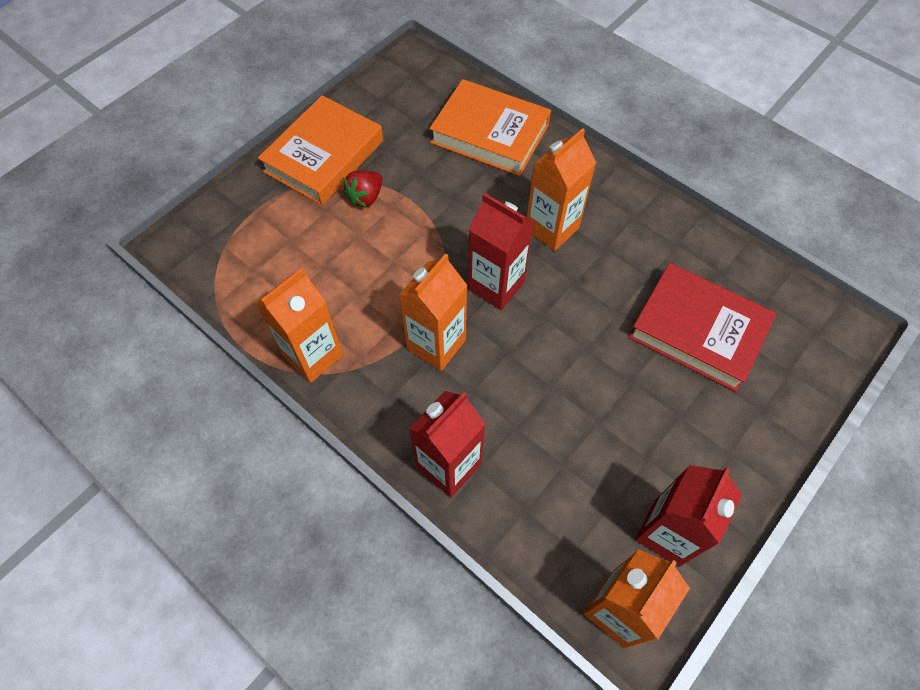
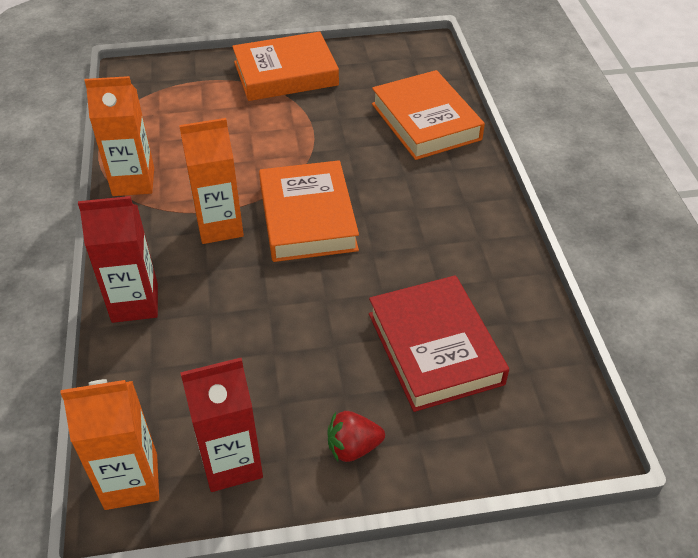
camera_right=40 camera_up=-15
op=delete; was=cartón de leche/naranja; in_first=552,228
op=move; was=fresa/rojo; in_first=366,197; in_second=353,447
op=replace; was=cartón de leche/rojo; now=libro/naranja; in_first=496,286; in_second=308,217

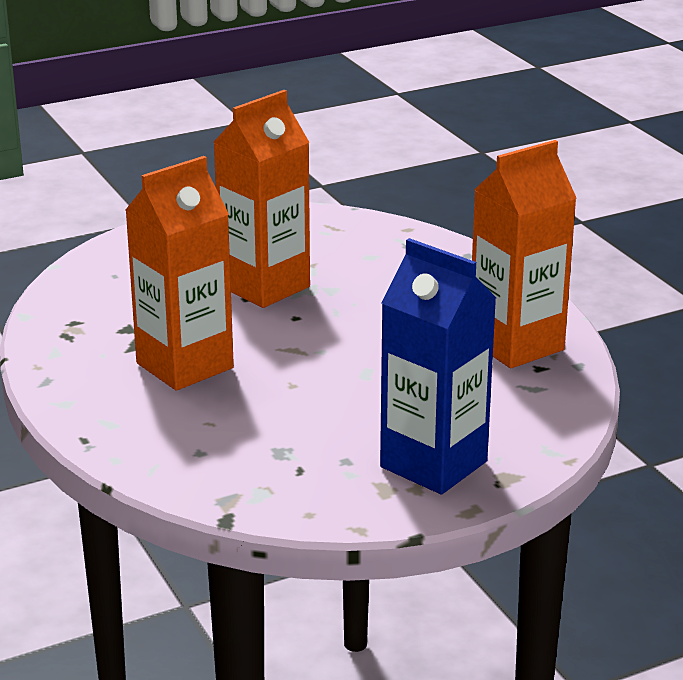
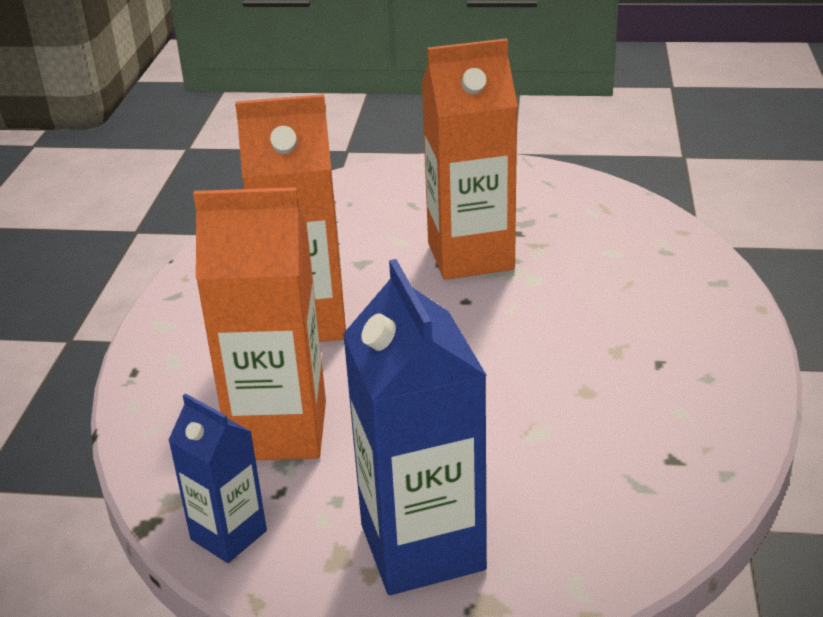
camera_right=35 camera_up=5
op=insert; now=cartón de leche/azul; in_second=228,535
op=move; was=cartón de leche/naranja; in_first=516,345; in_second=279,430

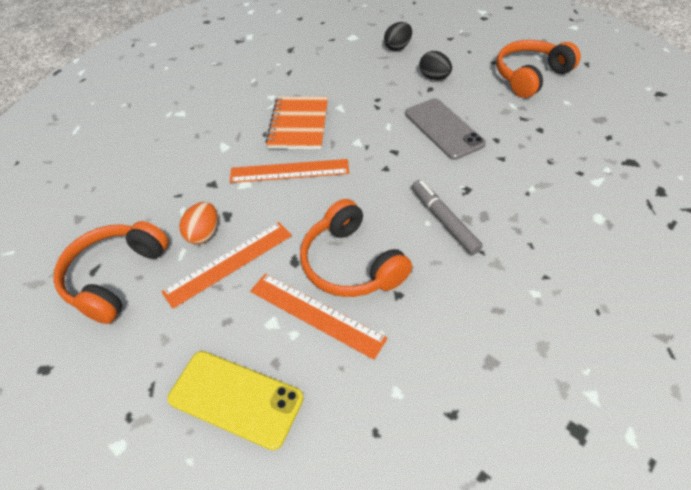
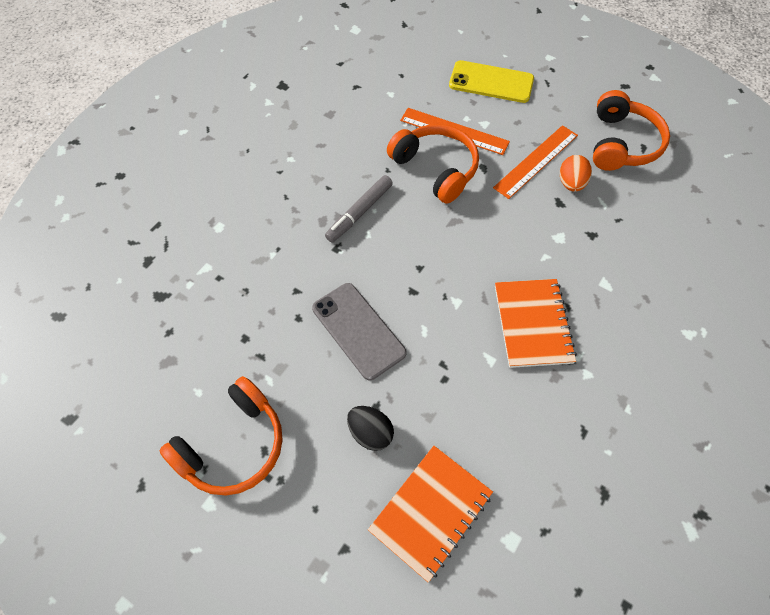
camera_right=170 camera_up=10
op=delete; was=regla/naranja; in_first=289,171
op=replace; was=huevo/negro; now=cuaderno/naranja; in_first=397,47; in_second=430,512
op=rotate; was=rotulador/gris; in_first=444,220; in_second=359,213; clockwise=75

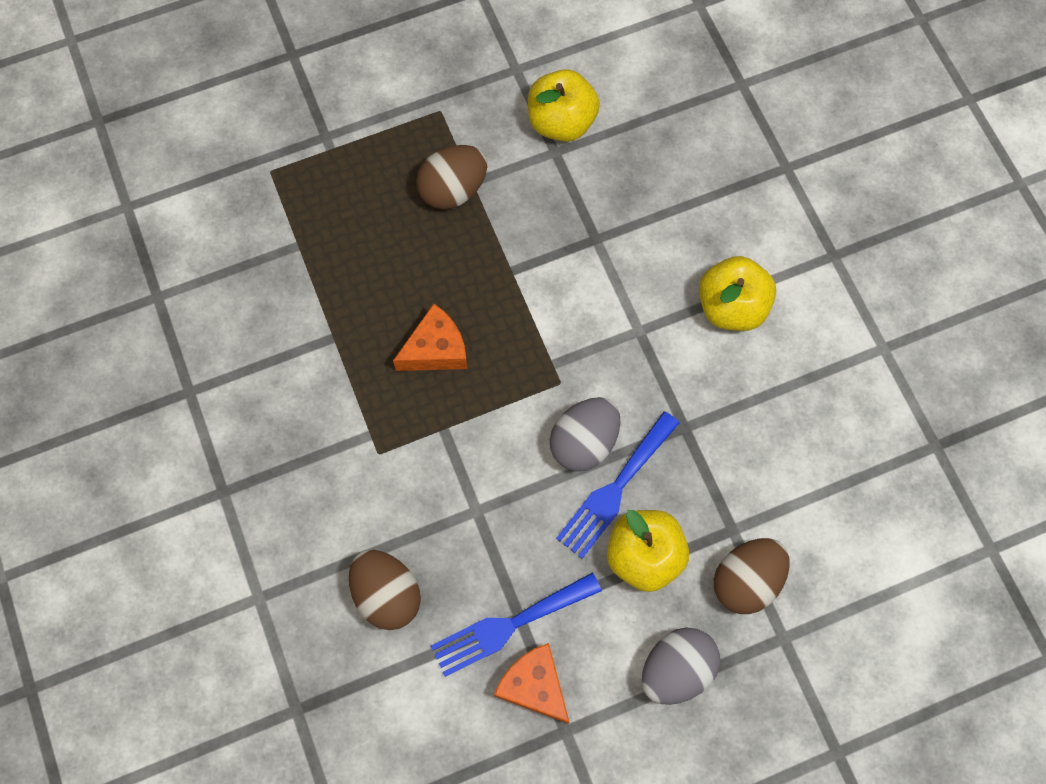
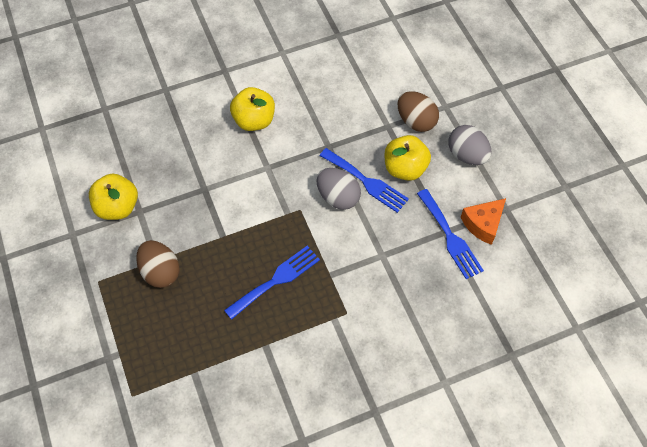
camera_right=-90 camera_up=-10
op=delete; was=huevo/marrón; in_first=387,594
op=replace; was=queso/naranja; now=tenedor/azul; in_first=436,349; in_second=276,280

» What you are asked to do
Before copying, set the pictures aside; then give the records again exactly.

» Exercise output
camera_right=40 camera_up=-15
op=delete; was=cartón de leche/naranja; in_first=552,228
op=move; was=fresa/rojo; in_first=366,197; in_second=353,447
op=replace; was=cartón de leche/rojo; now=libro/naranja; in_first=496,286; in_second=308,217

camera_right=35 camera_up=5
op=insert; now=cartón de leche/azul; in_second=228,535
op=move; was=cartón de leche/naranja; in_first=516,345; in_second=279,430

camera_right=170 camera_up=10
op=delete; was=regla/naranja; in_first=289,171
op=replace; was=huevo/negro; now=cuaderno/naranja; in_first=397,47; in_second=430,512
op=rotate; was=rotulador/gris; in_first=444,220; in_second=359,213; clockwise=75

camera_right=-90 camera_up=-10
op=delete; was=huevo/marrón; in_first=387,594
op=replace; was=queso/naranja; now=tenedor/azul; in_first=436,349; in_second=276,280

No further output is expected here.